- [AIM OF THE TASK]
Return every line from the one with "Q2: NPN 2N2222" through the one with "J1 pin 2: IN -> 0V", inclusive, exactly as it appears below.

- [THE DATA]
-------------------------

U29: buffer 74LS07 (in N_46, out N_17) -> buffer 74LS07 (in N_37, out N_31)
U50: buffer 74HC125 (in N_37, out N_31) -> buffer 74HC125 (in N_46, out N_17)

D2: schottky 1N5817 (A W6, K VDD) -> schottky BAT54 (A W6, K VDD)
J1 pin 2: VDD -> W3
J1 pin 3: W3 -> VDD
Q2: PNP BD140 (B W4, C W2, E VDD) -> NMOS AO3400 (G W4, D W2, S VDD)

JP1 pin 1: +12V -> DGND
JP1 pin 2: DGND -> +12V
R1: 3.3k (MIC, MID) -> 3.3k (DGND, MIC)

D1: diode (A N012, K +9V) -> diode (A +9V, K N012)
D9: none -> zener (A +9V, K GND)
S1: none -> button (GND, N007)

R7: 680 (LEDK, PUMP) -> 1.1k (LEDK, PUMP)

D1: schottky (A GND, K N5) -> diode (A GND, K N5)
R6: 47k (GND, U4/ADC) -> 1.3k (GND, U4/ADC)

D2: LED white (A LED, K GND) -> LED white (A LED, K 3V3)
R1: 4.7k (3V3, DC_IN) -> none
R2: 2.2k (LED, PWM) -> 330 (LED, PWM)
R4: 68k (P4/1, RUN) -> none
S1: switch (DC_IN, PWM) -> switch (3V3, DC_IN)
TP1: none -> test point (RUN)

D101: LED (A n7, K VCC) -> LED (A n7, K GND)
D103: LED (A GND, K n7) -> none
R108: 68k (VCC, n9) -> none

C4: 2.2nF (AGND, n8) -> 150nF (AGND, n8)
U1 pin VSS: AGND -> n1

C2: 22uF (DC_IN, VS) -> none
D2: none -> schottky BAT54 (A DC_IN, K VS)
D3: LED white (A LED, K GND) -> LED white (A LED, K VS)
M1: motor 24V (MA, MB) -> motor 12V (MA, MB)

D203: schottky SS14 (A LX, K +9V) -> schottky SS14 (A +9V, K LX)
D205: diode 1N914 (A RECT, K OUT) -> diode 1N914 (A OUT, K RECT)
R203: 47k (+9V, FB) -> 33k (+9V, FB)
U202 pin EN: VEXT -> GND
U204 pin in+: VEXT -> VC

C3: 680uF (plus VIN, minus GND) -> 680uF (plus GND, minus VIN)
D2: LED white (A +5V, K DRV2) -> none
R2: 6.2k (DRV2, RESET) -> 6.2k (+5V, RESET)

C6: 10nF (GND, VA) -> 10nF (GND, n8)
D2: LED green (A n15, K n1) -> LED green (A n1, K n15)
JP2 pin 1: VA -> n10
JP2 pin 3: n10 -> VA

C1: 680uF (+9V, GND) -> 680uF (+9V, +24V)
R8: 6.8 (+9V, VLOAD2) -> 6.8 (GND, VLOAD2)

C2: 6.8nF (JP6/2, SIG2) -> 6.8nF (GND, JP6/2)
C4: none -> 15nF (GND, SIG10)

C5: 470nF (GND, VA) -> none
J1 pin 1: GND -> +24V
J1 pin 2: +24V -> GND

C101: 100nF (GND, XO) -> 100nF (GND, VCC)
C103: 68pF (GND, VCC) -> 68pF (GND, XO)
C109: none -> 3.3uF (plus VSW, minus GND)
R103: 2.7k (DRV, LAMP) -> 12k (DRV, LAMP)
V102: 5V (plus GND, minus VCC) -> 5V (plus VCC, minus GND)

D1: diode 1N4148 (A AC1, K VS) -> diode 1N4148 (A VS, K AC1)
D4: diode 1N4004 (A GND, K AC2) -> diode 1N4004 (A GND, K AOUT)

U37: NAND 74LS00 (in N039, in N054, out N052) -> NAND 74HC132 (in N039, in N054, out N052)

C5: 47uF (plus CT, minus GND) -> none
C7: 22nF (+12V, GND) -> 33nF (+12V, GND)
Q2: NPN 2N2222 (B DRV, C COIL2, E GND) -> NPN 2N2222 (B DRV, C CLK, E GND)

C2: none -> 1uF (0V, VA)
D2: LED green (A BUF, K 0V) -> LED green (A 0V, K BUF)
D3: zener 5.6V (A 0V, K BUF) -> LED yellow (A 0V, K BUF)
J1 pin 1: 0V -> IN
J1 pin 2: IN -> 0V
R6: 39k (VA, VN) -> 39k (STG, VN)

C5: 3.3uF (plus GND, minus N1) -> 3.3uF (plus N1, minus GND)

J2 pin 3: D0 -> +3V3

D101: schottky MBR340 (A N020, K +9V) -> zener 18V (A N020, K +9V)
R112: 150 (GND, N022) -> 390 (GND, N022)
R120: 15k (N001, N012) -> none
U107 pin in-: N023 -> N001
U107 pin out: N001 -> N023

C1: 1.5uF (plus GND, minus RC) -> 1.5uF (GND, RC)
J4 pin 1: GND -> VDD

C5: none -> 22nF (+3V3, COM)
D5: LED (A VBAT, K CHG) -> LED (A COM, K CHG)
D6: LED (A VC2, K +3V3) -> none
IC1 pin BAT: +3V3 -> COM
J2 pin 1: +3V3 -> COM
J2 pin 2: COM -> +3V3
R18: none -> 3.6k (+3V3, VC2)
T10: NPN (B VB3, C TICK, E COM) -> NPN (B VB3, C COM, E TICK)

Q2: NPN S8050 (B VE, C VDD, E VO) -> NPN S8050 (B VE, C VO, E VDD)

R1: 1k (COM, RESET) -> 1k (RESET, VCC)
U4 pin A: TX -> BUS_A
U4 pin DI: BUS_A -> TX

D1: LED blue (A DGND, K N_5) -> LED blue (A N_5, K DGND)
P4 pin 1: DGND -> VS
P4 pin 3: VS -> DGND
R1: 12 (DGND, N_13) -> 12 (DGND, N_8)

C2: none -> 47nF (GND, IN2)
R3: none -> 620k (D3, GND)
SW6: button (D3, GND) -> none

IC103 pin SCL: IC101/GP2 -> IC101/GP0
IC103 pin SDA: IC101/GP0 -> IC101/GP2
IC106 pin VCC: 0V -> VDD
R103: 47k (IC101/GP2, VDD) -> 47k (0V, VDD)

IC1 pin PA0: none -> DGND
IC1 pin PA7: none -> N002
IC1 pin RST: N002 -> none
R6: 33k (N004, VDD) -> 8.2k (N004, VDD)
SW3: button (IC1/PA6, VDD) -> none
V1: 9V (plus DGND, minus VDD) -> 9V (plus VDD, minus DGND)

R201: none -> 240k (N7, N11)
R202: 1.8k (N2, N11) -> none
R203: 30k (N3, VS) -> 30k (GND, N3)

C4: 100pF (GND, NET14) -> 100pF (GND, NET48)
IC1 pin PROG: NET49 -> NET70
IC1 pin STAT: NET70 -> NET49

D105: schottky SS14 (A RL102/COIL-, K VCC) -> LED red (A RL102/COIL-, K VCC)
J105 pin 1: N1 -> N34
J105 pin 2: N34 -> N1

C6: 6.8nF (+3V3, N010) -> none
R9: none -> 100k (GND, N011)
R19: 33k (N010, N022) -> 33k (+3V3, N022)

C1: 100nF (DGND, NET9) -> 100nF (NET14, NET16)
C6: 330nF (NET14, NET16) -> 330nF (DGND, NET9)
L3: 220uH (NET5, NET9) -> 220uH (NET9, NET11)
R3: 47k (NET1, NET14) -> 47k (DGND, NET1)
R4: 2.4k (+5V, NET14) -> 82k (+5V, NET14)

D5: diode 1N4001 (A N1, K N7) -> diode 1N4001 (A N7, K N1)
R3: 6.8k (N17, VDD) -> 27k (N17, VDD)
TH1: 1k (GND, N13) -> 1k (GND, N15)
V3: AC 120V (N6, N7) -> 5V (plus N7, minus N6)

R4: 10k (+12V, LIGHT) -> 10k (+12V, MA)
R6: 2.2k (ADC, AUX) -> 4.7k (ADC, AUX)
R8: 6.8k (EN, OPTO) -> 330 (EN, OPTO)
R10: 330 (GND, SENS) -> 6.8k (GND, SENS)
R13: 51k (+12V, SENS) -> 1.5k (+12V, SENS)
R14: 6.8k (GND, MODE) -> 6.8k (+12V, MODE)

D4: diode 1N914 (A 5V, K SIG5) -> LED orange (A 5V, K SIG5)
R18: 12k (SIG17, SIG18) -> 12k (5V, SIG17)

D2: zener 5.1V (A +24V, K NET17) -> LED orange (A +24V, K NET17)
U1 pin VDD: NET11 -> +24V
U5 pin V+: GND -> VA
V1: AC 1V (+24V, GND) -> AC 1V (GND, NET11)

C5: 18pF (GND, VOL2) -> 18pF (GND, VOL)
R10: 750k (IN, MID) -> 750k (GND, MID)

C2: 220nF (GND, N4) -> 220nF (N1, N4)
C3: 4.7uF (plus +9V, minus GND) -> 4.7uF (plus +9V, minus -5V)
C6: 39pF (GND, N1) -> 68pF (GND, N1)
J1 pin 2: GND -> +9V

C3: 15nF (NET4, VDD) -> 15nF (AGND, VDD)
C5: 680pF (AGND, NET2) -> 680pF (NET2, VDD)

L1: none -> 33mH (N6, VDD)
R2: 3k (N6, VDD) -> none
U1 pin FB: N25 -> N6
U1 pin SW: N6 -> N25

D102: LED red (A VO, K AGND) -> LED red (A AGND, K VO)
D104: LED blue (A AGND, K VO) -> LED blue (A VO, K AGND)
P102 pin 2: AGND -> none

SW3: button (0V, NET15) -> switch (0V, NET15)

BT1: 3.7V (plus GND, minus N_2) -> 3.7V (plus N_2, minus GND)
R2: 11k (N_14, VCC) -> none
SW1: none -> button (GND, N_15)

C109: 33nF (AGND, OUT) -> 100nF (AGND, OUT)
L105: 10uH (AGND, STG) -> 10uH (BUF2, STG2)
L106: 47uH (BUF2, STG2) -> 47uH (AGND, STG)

-------------------------

- [ANSWER SPACE]
Q2: NPN 2N2222 (B DRV, C COIL2, E GND) -> NPN 2N2222 (B DRV, C CLK, E GND)

C2: none -> 1uF (0V, VA)
D2: LED green (A BUF, K 0V) -> LED green (A 0V, K BUF)
D3: zener 5.6V (A 0V, K BUF) -> LED yellow (A 0V, K BUF)
J1 pin 1: 0V -> IN
J1 pin 2: IN -> 0V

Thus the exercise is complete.